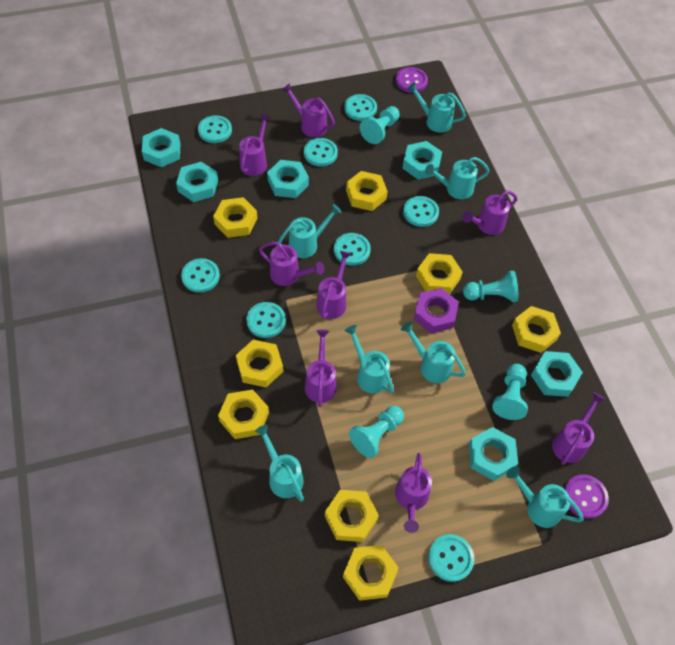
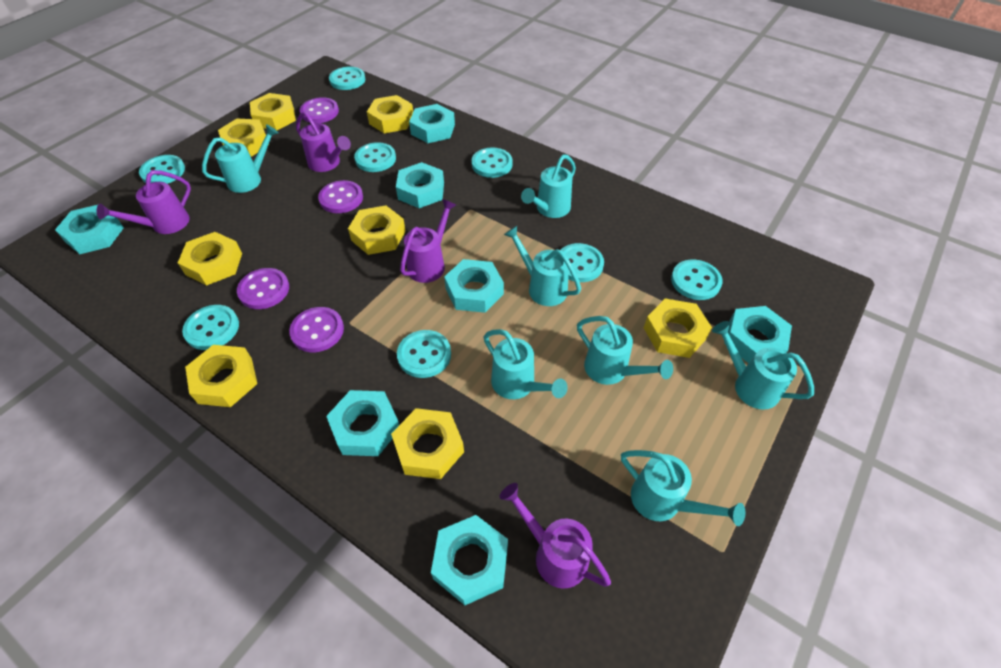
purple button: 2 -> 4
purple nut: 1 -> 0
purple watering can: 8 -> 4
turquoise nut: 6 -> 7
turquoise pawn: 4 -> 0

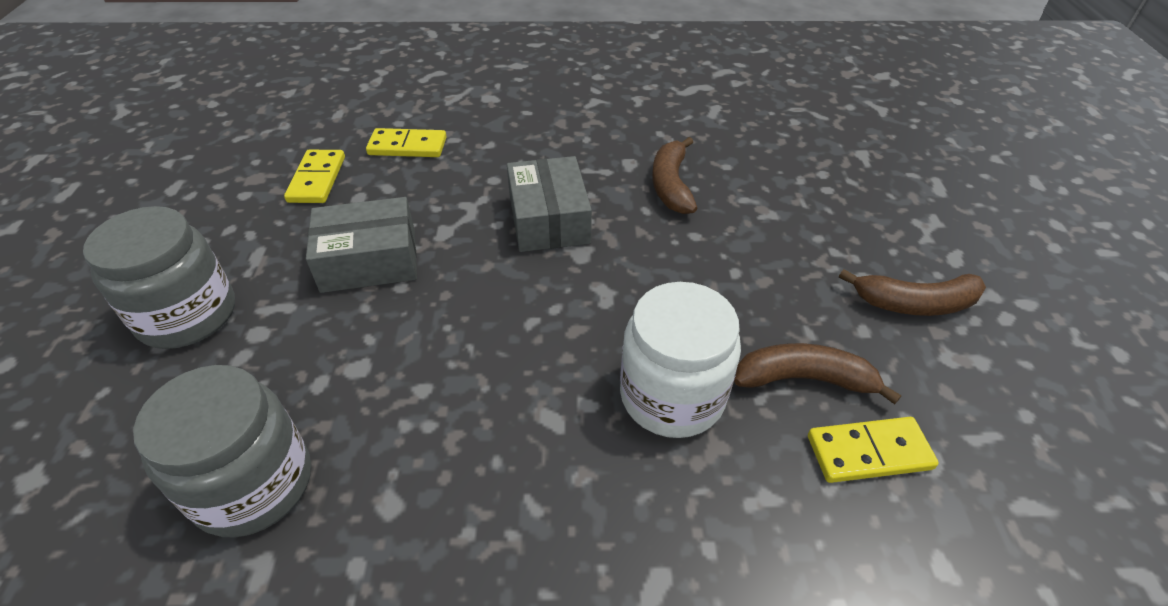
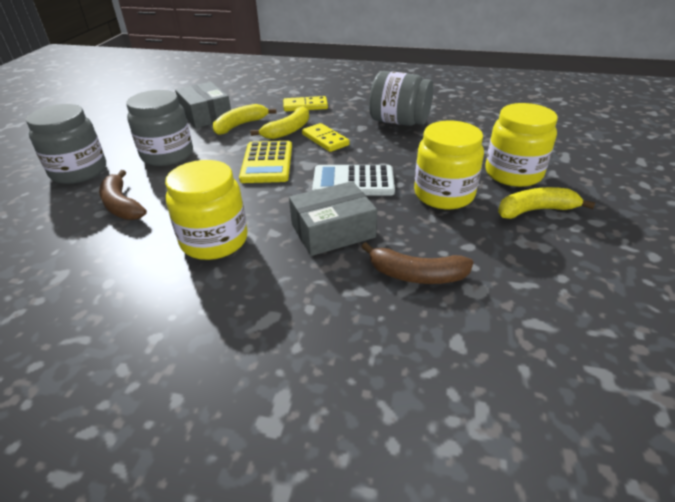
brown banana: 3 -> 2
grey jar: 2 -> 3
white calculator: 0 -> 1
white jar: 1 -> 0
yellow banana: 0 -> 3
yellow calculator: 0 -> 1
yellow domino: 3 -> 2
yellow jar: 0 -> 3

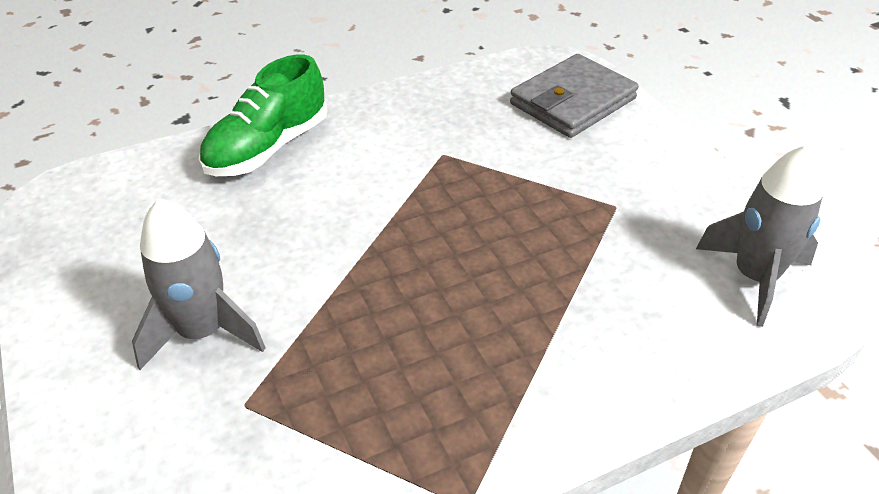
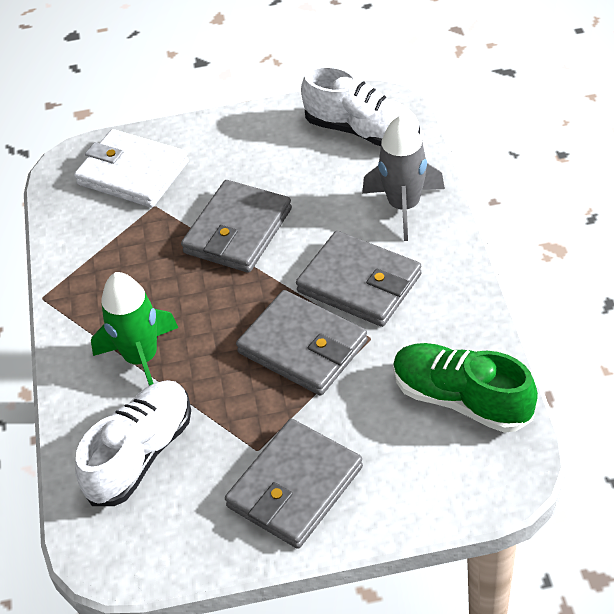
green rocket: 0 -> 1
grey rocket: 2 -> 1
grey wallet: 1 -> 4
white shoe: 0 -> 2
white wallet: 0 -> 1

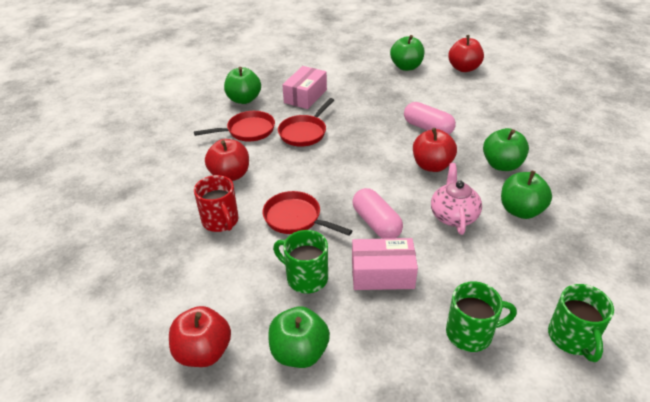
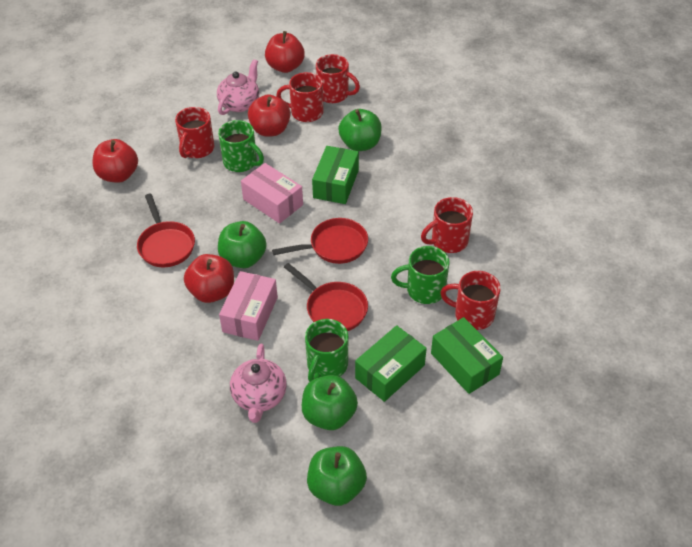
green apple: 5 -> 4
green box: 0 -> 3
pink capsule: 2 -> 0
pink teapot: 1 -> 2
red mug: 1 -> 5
***
Please provide a faithful transcription of all the data, pictures excluded.

purple button: 2 -> 4
purple nut: 1 -> 0
purple watering can: 8 -> 4
turquoise nut: 6 -> 7
turquoise pawn: 4 -> 0

brown banana: 3 -> 2
grey jar: 2 -> 3
white calculator: 0 -> 1
white jar: 1 -> 0
yellow banana: 0 -> 3
yellow calculator: 0 -> 1
yellow domino: 3 -> 2
yellow jar: 0 -> 3

green rocket: 0 -> 1
grey rocket: 2 -> 1
grey wallet: 1 -> 4
white shoe: 0 -> 2
white wallet: 0 -> 1

green apple: 5 -> 4
green box: 0 -> 3
pink capsule: 2 -> 0
pink teapot: 1 -> 2
red mug: 1 -> 5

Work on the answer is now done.